YOUR GOAL =
Please copy each line below that contains the word "minus".

---- DATASET CONTENT

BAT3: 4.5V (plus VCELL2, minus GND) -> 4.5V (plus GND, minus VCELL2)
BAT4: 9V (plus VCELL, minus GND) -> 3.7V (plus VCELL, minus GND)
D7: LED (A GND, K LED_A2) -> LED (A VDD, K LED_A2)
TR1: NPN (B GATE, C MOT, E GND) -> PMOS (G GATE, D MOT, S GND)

--------
---- DATASET CONTENT

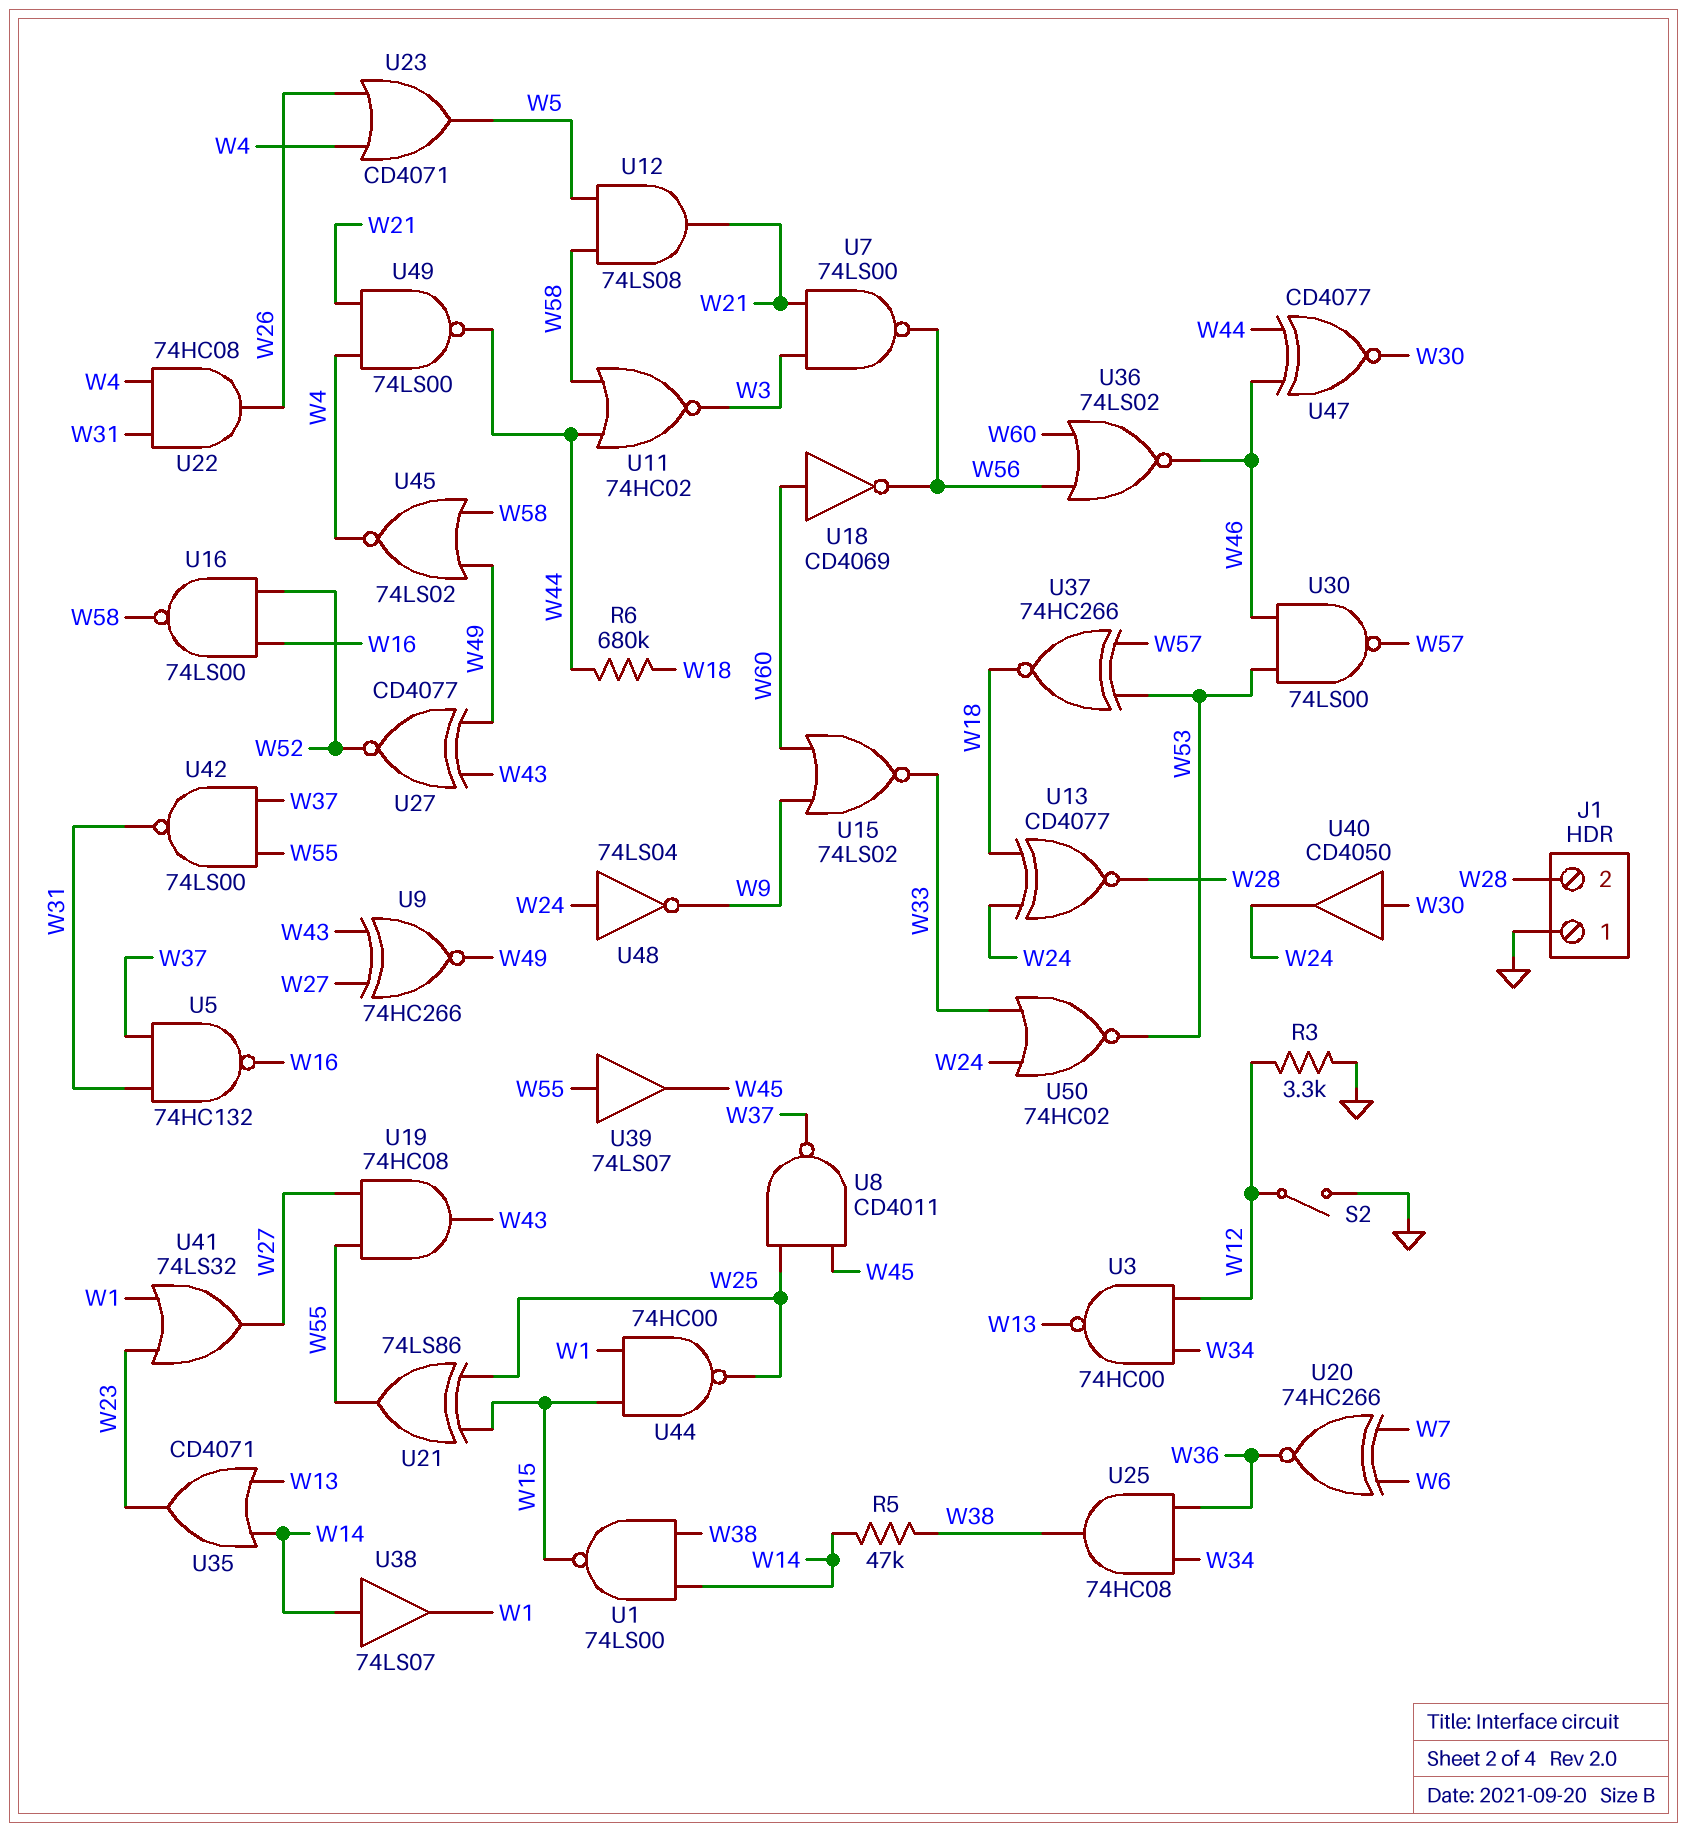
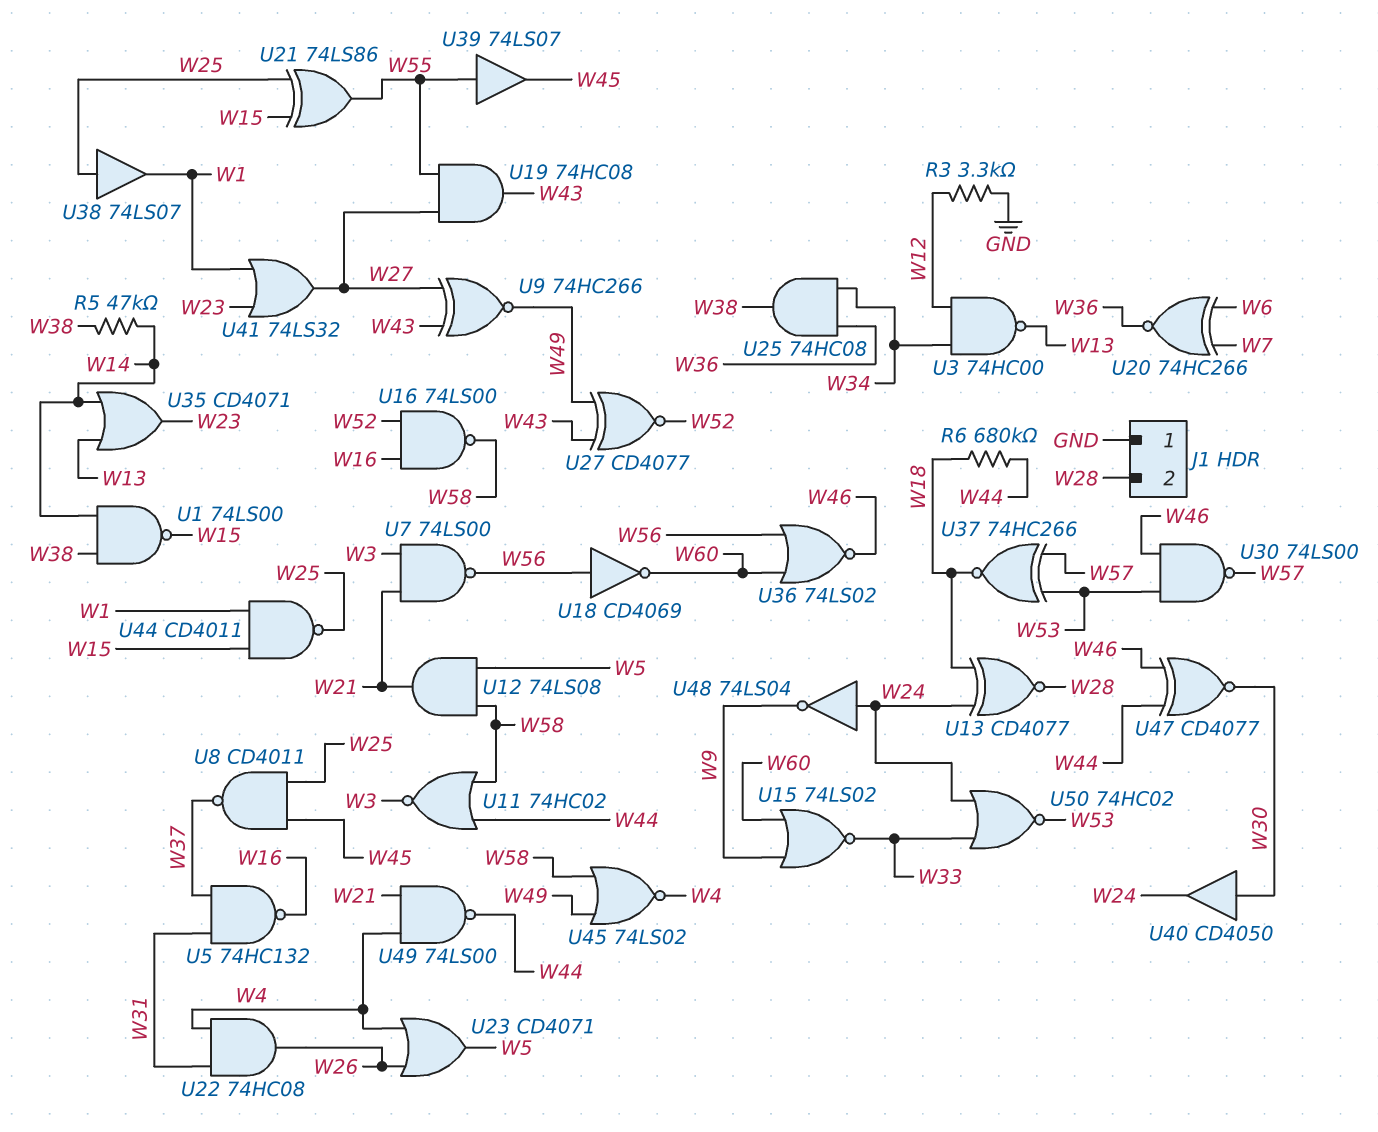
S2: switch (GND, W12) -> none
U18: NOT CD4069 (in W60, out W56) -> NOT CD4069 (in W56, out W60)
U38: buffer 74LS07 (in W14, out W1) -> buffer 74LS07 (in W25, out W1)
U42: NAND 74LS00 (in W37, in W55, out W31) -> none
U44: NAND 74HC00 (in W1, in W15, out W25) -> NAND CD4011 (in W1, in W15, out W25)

--------

EXERCISE RESULT =
BAT3: 4.5V (plus VCELL2, minus GND) -> 4.5V (plus GND, minus VCELL2)
BAT4: 9V (plus VCELL, minus GND) -> 3.7V (plus VCELL, minus GND)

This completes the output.